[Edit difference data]
• • • •

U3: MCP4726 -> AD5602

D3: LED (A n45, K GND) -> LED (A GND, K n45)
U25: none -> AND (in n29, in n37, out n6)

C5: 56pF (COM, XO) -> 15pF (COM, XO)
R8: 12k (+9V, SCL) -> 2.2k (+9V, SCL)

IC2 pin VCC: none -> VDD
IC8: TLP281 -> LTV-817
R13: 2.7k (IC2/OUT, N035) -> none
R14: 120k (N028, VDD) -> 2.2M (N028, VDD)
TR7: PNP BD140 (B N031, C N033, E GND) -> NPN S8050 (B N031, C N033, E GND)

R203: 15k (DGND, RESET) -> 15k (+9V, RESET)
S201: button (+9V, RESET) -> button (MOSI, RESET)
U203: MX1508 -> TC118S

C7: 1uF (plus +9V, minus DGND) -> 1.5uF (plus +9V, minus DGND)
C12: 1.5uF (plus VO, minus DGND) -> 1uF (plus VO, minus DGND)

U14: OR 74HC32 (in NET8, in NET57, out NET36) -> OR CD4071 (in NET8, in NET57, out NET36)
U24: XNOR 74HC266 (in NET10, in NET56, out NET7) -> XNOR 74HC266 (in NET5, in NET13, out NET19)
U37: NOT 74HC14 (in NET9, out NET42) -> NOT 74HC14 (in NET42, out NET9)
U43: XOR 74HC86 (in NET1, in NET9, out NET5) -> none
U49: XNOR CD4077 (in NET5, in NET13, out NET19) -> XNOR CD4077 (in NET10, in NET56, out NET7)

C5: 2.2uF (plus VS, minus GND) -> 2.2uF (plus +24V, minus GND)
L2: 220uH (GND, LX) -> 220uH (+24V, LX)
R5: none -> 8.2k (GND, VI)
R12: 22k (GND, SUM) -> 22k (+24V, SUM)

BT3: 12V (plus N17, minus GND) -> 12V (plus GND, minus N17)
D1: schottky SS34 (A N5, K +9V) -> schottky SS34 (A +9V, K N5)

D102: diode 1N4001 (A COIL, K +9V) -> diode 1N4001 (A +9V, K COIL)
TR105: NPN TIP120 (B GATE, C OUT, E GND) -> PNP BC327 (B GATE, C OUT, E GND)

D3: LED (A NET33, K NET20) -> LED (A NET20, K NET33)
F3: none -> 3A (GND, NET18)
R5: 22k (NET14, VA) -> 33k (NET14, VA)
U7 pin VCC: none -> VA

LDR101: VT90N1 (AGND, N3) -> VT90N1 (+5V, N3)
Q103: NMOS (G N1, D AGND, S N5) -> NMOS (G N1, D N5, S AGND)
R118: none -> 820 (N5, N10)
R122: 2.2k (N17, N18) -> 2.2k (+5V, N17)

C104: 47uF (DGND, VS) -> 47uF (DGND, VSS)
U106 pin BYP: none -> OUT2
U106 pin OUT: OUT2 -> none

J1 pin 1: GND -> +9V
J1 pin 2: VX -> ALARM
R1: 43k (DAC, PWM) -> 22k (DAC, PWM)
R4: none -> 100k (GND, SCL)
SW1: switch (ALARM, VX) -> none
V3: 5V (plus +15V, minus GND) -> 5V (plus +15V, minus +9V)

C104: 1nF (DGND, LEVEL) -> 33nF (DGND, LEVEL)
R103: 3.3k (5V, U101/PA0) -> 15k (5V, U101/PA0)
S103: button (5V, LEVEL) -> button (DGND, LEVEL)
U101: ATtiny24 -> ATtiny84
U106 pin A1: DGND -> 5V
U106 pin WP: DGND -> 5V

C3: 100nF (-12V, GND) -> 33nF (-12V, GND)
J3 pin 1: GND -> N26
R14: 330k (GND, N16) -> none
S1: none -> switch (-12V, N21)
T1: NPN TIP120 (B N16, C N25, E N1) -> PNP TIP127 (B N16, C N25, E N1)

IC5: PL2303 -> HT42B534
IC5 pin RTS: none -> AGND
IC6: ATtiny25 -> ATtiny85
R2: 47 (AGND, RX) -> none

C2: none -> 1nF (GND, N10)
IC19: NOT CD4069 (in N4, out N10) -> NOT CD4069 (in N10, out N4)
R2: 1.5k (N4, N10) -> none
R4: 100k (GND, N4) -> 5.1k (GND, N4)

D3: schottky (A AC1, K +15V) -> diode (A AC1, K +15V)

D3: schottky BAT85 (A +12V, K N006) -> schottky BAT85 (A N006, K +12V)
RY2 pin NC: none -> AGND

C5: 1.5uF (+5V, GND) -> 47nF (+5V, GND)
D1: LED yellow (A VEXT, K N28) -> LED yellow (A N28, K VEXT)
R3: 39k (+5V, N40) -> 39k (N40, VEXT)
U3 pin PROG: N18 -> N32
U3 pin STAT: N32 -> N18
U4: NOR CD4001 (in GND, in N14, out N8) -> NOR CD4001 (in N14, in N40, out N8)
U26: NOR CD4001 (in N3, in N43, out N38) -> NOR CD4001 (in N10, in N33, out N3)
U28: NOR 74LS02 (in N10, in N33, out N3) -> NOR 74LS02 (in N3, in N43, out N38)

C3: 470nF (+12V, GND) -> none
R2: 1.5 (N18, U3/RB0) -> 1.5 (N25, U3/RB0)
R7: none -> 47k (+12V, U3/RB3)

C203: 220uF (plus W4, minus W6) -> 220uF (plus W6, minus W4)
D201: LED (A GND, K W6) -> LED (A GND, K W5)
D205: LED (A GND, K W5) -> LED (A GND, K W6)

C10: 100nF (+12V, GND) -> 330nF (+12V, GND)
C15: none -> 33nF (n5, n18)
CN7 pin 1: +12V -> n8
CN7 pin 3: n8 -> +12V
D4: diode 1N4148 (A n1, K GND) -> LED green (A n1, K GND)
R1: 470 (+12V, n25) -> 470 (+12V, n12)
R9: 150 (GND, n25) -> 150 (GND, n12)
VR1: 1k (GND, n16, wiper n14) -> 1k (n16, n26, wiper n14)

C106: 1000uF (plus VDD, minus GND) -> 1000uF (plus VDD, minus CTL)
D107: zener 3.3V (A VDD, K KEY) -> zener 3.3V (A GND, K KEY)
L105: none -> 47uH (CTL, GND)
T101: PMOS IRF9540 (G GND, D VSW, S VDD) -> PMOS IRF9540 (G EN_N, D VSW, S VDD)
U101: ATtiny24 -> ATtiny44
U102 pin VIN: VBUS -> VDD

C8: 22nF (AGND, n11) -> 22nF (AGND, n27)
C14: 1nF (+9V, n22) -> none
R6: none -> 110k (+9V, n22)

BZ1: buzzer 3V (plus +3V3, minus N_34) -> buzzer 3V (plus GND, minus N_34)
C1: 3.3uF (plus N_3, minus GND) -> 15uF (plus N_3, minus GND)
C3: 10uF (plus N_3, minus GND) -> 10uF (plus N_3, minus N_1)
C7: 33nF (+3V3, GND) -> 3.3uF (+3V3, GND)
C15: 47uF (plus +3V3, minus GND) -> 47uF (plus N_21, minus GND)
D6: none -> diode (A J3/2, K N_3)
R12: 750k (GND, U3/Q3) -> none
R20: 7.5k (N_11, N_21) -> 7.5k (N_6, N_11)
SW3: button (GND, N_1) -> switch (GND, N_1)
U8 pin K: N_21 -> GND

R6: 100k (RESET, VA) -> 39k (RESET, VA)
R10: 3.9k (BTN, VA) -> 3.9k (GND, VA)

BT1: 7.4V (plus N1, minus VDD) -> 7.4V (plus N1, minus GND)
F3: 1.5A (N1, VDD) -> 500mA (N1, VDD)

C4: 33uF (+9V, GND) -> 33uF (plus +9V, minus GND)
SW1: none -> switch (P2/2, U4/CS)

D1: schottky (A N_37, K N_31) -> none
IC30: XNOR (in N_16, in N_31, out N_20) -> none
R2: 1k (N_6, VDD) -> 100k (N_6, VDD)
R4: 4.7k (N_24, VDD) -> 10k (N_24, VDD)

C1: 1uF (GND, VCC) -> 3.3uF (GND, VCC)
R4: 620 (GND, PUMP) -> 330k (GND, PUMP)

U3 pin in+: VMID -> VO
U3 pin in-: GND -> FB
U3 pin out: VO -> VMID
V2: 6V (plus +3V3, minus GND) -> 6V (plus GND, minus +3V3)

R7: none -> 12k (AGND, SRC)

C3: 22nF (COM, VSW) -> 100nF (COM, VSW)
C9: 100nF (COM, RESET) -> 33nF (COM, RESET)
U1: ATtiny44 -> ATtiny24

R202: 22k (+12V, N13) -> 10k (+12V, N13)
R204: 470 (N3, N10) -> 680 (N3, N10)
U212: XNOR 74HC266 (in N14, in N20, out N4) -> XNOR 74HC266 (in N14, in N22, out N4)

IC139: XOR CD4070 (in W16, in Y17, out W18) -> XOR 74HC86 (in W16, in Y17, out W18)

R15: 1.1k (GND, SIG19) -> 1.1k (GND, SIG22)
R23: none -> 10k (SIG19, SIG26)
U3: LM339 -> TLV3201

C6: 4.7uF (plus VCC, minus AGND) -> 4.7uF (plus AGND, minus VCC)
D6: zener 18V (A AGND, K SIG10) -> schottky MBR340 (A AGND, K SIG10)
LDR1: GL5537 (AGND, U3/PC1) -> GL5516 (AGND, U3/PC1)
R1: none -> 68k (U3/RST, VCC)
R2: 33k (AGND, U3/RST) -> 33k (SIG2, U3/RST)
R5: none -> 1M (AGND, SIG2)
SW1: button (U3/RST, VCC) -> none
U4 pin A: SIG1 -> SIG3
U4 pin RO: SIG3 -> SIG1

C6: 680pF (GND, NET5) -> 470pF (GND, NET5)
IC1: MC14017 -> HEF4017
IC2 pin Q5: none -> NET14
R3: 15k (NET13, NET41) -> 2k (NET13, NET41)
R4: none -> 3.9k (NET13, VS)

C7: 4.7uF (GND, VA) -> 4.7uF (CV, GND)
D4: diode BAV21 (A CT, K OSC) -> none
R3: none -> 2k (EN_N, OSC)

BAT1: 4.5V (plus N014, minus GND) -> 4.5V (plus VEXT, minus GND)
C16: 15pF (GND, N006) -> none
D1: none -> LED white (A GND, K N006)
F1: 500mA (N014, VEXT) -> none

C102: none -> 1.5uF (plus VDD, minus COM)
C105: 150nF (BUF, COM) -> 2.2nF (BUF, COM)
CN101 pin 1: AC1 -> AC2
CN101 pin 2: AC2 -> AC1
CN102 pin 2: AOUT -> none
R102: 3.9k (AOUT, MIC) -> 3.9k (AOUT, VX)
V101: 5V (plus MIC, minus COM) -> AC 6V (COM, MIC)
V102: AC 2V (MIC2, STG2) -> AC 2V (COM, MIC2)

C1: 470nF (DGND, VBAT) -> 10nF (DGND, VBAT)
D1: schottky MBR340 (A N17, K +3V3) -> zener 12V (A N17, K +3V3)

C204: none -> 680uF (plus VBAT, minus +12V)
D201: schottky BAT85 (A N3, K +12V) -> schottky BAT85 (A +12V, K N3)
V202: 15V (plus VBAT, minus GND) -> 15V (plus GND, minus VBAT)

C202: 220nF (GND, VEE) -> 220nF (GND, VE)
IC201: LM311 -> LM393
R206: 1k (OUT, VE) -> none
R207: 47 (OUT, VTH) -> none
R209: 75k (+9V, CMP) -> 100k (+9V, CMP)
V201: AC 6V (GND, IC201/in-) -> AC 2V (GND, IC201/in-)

• • • •

-- EXERCISE DESCRIPTION --
Proceeding from the line containing "U106 pin WP: DGND -> 5V" through the line containing "D205: LED (A GND, K W5) -> LED (A GND, K W6)", transcribe the lines above exactly, both end lines included.

-- TASK ANSWER --
U106 pin WP: DGND -> 5V

C3: 100nF (-12V, GND) -> 33nF (-12V, GND)
J3 pin 1: GND -> N26
R14: 330k (GND, N16) -> none
S1: none -> switch (-12V, N21)
T1: NPN TIP120 (B N16, C N25, E N1) -> PNP TIP127 (B N16, C N25, E N1)

IC5: PL2303 -> HT42B534
IC5 pin RTS: none -> AGND
IC6: ATtiny25 -> ATtiny85
R2: 47 (AGND, RX) -> none

C2: none -> 1nF (GND, N10)
IC19: NOT CD4069 (in N4, out N10) -> NOT CD4069 (in N10, out N4)
R2: 1.5k (N4, N10) -> none
R4: 100k (GND, N4) -> 5.1k (GND, N4)

D3: schottky (A AC1, K +15V) -> diode (A AC1, K +15V)

D3: schottky BAT85 (A +12V, K N006) -> schottky BAT85 (A N006, K +12V)
RY2 pin NC: none -> AGND

C5: 1.5uF (+5V, GND) -> 47nF (+5V, GND)
D1: LED yellow (A VEXT, K N28) -> LED yellow (A N28, K VEXT)
R3: 39k (+5V, N40) -> 39k (N40, VEXT)
U3 pin PROG: N18 -> N32
U3 pin STAT: N32 -> N18
U4: NOR CD4001 (in GND, in N14, out N8) -> NOR CD4001 (in N14, in N40, out N8)
U26: NOR CD4001 (in N3, in N43, out N38) -> NOR CD4001 (in N10, in N33, out N3)
U28: NOR 74LS02 (in N10, in N33, out N3) -> NOR 74LS02 (in N3, in N43, out N38)

C3: 470nF (+12V, GND) -> none
R2: 1.5 (N18, U3/RB0) -> 1.5 (N25, U3/RB0)
R7: none -> 47k (+12V, U3/RB3)

C203: 220uF (plus W4, minus W6) -> 220uF (plus W6, minus W4)
D201: LED (A GND, K W6) -> LED (A GND, K W5)
D205: LED (A GND, K W5) -> LED (A GND, K W6)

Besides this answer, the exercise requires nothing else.